• TASK:
In your copy, reproduce the entries exactly as they are, minus the images.

-- Opening Marker --

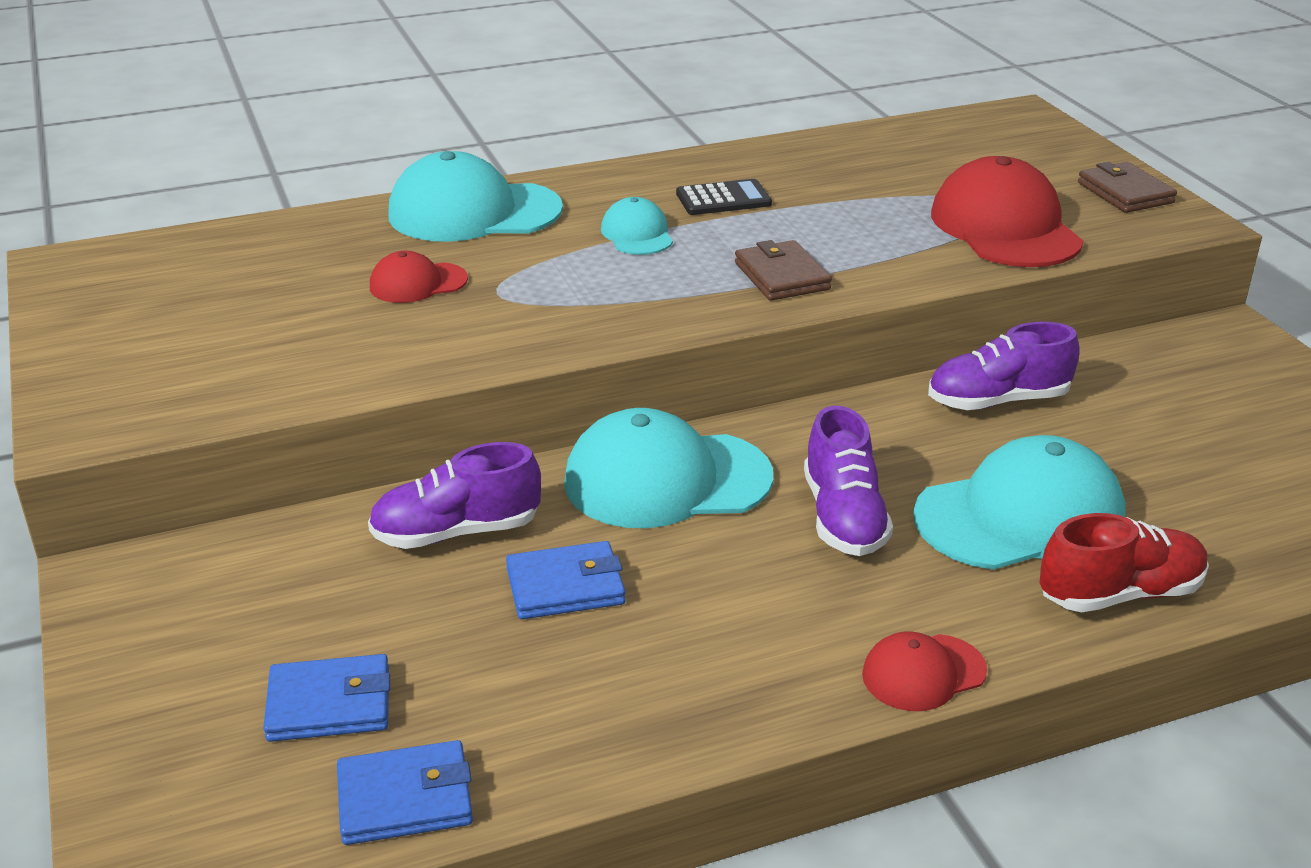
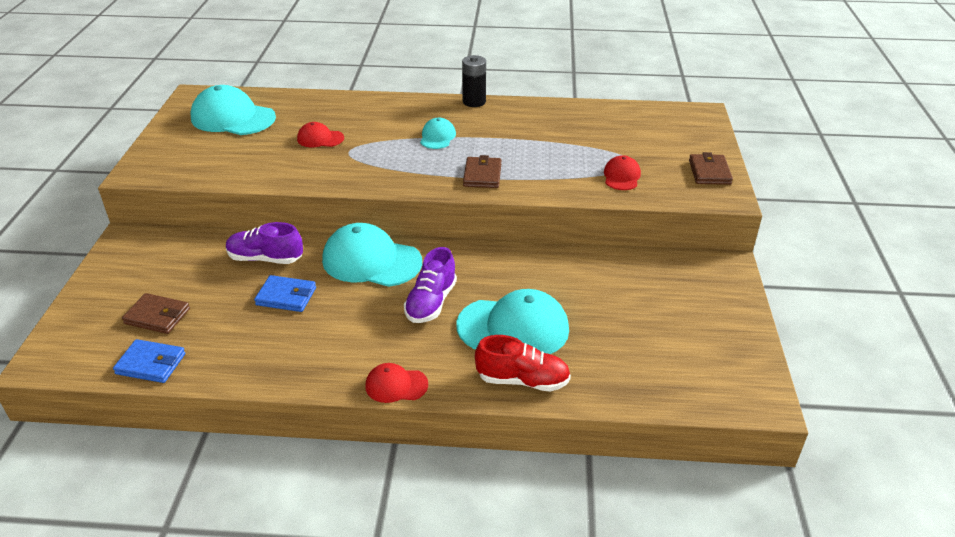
camera: 25 degrees right, 5 degrees up
(329, 704) = (157, 316): blue wallet -> brown wallet
(474, 212) = (376, 108): turquoise cap -> turquoise cap (233, 118)
(641, 167) = (474, 102): none -> black battery
(723, 199) = (496, 127): black calculator -> none
(997, 401) = (561, 267): purple shoe -> none
(1005, 227) = (621, 176): red cap -> red cap, size x0.52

-- Closing Marker --

• REPLY:
camera: 25 degrees right, 5 degrees up
(329, 704) = (157, 316): blue wallet -> brown wallet
(474, 212) = (376, 108): turquoise cap -> turquoise cap (233, 118)
(641, 167) = (474, 102): none -> black battery
(723, 199) = (496, 127): black calculator -> none
(997, 401) = (561, 267): purple shoe -> none
(1005, 227) = (621, 176): red cap -> red cap, size x0.52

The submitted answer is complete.